WORK ORDER => Print the entries once more, unchanged.

SUPPLIED RECORDS START

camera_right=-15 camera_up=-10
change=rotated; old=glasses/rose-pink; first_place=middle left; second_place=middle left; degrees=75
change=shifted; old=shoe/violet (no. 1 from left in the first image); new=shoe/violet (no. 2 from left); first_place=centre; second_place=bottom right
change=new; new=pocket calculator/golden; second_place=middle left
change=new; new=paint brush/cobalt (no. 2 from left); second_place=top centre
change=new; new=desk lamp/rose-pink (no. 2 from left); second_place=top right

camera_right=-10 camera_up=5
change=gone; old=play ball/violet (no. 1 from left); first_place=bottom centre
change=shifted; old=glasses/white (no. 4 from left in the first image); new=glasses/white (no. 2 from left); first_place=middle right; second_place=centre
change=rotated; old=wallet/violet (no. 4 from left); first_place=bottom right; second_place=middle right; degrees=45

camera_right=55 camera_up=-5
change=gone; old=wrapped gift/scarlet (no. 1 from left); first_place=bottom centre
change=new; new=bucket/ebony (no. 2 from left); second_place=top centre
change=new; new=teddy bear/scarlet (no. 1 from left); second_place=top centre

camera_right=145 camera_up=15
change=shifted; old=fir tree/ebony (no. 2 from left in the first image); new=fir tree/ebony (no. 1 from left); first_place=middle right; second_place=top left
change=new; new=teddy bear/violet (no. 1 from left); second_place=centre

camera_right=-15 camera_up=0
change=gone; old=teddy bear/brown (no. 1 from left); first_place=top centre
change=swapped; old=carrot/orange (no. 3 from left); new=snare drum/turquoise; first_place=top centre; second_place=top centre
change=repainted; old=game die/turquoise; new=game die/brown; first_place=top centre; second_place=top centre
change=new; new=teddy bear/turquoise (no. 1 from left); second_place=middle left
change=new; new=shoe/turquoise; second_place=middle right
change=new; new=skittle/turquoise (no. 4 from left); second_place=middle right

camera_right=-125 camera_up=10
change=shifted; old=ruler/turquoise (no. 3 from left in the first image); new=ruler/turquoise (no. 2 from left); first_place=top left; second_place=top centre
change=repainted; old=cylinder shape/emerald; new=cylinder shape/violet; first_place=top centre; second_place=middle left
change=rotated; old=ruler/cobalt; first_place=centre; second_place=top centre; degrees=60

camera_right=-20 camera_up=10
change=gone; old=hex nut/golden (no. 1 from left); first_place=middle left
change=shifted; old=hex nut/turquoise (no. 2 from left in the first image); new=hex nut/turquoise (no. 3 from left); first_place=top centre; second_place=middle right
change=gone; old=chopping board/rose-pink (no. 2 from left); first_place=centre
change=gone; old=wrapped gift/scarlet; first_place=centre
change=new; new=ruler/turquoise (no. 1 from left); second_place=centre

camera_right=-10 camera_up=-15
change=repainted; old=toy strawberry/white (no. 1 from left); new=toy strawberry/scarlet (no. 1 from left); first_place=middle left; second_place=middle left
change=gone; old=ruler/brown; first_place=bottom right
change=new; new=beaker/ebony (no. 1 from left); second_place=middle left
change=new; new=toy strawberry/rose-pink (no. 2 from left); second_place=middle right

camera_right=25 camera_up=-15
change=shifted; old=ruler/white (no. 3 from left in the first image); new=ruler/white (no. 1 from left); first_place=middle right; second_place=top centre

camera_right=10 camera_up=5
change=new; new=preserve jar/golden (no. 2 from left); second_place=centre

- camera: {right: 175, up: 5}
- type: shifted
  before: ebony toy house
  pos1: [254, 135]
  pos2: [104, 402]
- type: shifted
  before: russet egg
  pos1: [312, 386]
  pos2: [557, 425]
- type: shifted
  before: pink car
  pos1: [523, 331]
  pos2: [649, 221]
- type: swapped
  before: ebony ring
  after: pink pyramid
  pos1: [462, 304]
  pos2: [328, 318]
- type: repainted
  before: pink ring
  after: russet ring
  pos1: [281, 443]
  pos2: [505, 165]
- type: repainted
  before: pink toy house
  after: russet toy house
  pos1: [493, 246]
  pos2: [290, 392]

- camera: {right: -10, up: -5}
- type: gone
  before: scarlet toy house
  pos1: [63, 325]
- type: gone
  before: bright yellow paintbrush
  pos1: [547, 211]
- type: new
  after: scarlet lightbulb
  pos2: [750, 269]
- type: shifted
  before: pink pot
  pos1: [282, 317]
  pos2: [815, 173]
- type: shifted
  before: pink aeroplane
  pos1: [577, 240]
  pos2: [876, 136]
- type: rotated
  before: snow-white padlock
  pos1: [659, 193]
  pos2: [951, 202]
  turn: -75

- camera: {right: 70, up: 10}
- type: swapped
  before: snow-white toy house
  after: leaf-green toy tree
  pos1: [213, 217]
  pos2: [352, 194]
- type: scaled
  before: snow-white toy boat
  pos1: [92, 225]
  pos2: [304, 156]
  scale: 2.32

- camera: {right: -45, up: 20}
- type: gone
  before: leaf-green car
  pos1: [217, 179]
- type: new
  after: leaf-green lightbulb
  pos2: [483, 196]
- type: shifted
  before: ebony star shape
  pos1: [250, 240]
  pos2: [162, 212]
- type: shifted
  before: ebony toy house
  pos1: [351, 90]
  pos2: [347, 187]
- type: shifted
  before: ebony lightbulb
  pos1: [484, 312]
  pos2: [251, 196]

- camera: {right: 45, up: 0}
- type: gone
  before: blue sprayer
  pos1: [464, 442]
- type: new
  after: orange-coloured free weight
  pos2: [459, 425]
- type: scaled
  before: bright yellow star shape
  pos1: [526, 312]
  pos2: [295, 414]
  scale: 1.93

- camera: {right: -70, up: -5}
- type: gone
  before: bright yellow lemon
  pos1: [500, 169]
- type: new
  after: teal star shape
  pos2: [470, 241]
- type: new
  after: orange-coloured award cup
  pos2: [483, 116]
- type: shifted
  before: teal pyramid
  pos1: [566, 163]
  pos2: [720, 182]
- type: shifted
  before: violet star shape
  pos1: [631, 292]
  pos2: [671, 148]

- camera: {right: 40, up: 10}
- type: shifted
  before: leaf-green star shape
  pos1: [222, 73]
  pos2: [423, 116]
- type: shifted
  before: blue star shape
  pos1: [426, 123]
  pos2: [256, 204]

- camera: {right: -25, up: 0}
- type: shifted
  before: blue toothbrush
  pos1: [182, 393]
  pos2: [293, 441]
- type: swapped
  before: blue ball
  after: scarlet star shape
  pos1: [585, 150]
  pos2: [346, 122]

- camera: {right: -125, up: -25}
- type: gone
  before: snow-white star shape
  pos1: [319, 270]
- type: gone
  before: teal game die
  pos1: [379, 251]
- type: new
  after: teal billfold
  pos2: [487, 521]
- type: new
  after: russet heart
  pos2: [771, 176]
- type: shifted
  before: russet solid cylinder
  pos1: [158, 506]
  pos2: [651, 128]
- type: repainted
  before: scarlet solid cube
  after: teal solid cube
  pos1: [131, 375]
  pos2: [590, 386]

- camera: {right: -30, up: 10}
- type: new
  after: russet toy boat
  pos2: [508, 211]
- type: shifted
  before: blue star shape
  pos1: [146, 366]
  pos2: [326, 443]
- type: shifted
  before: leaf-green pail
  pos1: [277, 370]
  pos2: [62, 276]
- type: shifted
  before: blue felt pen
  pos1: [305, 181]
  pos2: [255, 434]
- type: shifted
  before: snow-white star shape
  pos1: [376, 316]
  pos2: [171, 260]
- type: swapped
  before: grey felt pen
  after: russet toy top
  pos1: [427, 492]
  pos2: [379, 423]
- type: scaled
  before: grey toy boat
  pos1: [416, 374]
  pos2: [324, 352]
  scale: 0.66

SUPPLIED RECORDS END

RESULT BELOW =>
camera_right=-15 camera_up=-10
change=rotated; old=glasses/rose-pink; first_place=middle left; second_place=middle left; degrees=75
change=shifted; old=shoe/violet (no. 1 from left in the first image); new=shoe/violet (no. 2 from left); first_place=centre; second_place=bottom right
change=new; new=pocket calculator/golden; second_place=middle left
change=new; new=paint brush/cobalt (no. 2 from left); second_place=top centre
change=new; new=desk lamp/rose-pink (no. 2 from left); second_place=top right

camera_right=-10 camera_up=5
change=gone; old=play ball/violet (no. 1 from left); first_place=bottom centre
change=shifted; old=glasses/white (no. 4 from left in the first image); new=glasses/white (no. 2 from left); first_place=middle right; second_place=centre
change=rotated; old=wallet/violet (no. 4 from left); first_place=bottom right; second_place=middle right; degrees=45

camera_right=55 camera_up=-5
change=gone; old=wrapped gift/scarlet (no. 1 from left); first_place=bottom centre
change=new; new=bucket/ebony (no. 2 from left); second_place=top centre
change=new; new=teddy bear/scarlet (no. 1 from left); second_place=top centre

camera_right=145 camera_up=15
change=shifted; old=fir tree/ebony (no. 2 from left in the first image); new=fir tree/ebony (no. 1 from left); first_place=middle right; second_place=top left
change=new; new=teddy bear/violet (no. 1 from left); second_place=centre

camera_right=-15 camera_up=0
change=gone; old=teddy bear/brown (no. 1 from left); first_place=top centre
change=swapped; old=carrot/orange (no. 3 from left); new=snare drum/turquoise; first_place=top centre; second_place=top centre
change=repainted; old=game die/turquoise; new=game die/brown; first_place=top centre; second_place=top centre
change=new; new=teddy bear/turquoise (no. 1 from left); second_place=middle left
change=new; new=shoe/turquoise; second_place=middle right
change=new; new=skittle/turquoise (no. 4 from left); second_place=middle right

camera_right=-125 camera_up=10
change=shifted; old=ruler/turquoise (no. 3 from left in the first image); new=ruler/turquoise (no. 2 from left); first_place=top left; second_place=top centre
change=repainted; old=cylinder shape/emerald; new=cylinder shape/violet; first_place=top centre; second_place=middle left
change=rotated; old=ruler/cobalt; first_place=centre; second_place=top centre; degrees=60

camera_right=-20 camera_up=10
change=gone; old=hex nut/golden (no. 1 from left); first_place=middle left
change=shifted; old=hex nut/turquoise (no. 2 from left in the first image); new=hex nut/turquoise (no. 3 from left); first_place=top centre; second_place=middle right
change=gone; old=chopping board/rose-pink (no. 2 from left); first_place=centre
change=gone; old=wrapped gift/scarlet; first_place=centre
change=new; new=ruler/turquoise (no. 1 from left); second_place=centre

camera_right=-10 camera_up=-15
change=repainted; old=toy strawberry/white (no. 1 from left); new=toy strawberry/scarlet (no. 1 from left); first_place=middle left; second_place=middle left
change=gone; old=ruler/brown; first_place=bottom right
change=new; new=beaker/ebony (no. 1 from left); second_place=middle left
change=new; new=toy strawberry/rose-pink (no. 2 from left); second_place=middle right

camera_right=25 camera_up=-15
change=shifted; old=ruler/white (no. 3 from left in the first image); new=ruler/white (no. 1 from left); first_place=middle right; second_place=top centre

camera_right=10 camera_up=5
change=new; new=preserve jar/golden (no. 2 from left); second_place=centre

- camera: {right: 175, up: 5}
- type: shifted
  before: ebony toy house
  pos1: [254, 135]
  pos2: [104, 402]
- type: shifted
  before: russet egg
  pos1: [312, 386]
  pos2: [557, 425]
- type: shifted
  before: pink car
  pos1: [523, 331]
  pos2: [649, 221]
- type: swapped
  before: ebony ring
  after: pink pyramid
  pos1: [462, 304]
  pos2: [328, 318]
- type: repainted
  before: pink ring
  after: russet ring
  pos1: [281, 443]
  pos2: [505, 165]
- type: repainted
  before: pink toy house
  after: russet toy house
  pos1: [493, 246]
  pos2: [290, 392]

- camera: {right: -10, up: -5}
- type: gone
  before: scarlet toy house
  pos1: [63, 325]
- type: gone
  before: bright yellow paintbrush
  pos1: [547, 211]
- type: new
  after: scarlet lightbulb
  pos2: [750, 269]
- type: shifted
  before: pink pot
  pos1: [282, 317]
  pos2: [815, 173]
- type: shifted
  before: pink aeroplane
  pos1: [577, 240]
  pos2: [876, 136]
- type: rotated
  before: snow-white padlock
  pos1: [659, 193]
  pos2: [951, 202]
  turn: -75

- camera: {right: 70, up: 10}
- type: swapped
  before: snow-white toy house
  after: leaf-green toy tree
  pos1: [213, 217]
  pos2: [352, 194]
- type: scaled
  before: snow-white toy boat
  pos1: [92, 225]
  pos2: [304, 156]
  scale: 2.32

- camera: {right: -45, up: 20}
- type: gone
  before: leaf-green car
  pos1: [217, 179]
- type: new
  after: leaf-green lightbulb
  pos2: [483, 196]
- type: shifted
  before: ebony star shape
  pos1: [250, 240]
  pos2: [162, 212]
- type: shifted
  before: ebony toy house
  pos1: [351, 90]
  pos2: [347, 187]
- type: shifted
  before: ebony lightbulb
  pos1: [484, 312]
  pos2: [251, 196]

- camera: {right: 45, up: 0}
- type: gone
  before: blue sprayer
  pos1: [464, 442]
- type: new
  after: orange-coloured free weight
  pos2: [459, 425]
- type: scaled
  before: bright yellow star shape
  pos1: [526, 312]
  pos2: [295, 414]
  scale: 1.93

- camera: {right: -70, up: -5}
- type: gone
  before: bright yellow lemon
  pos1: [500, 169]
- type: new
  after: teal star shape
  pos2: [470, 241]
- type: new
  after: orange-coloured award cup
  pos2: [483, 116]
- type: shifted
  before: teal pyramid
  pos1: [566, 163]
  pos2: [720, 182]
- type: shifted
  before: violet star shape
  pos1: [631, 292]
  pos2: [671, 148]

- camera: {right: 40, up: 10}
- type: shifted
  before: leaf-green star shape
  pos1: [222, 73]
  pos2: [423, 116]
- type: shifted
  before: blue star shape
  pos1: [426, 123]
  pos2: [256, 204]

- camera: {right: -25, up: 0}
- type: shifted
  before: blue toothbrush
  pos1: [182, 393]
  pos2: [293, 441]
- type: swapped
  before: blue ball
  after: scarlet star shape
  pos1: [585, 150]
  pos2: [346, 122]

- camera: {right: -125, up: -25}
- type: gone
  before: snow-white star shape
  pos1: [319, 270]
- type: gone
  before: teal game die
  pos1: [379, 251]
- type: new
  after: teal billfold
  pos2: [487, 521]
- type: new
  after: russet heart
  pos2: [771, 176]
- type: shifted
  before: russet solid cylinder
  pos1: [158, 506]
  pos2: [651, 128]
- type: repainted
  before: scarlet solid cube
  after: teal solid cube
  pos1: [131, 375]
  pos2: [590, 386]

- camera: {right: -30, up: 10}
- type: new
  after: russet toy boat
  pos2: [508, 211]
- type: shifted
  before: blue star shape
  pos1: [146, 366]
  pos2: [326, 443]
- type: shifted
  before: leaf-green pail
  pos1: [277, 370]
  pos2: [62, 276]
- type: shifted
  before: blue felt pen
  pos1: [305, 181]
  pos2: [255, 434]
- type: shifted
  before: snow-white star shape
  pos1: [376, 316]
  pos2: [171, 260]
- type: swapped
  before: grey felt pen
  after: russet toy top
  pos1: [427, 492]
  pos2: [379, 423]
- type: scaled
  before: grey toy boat
  pos1: [416, 374]
  pos2: [324, 352]
  scale: 0.66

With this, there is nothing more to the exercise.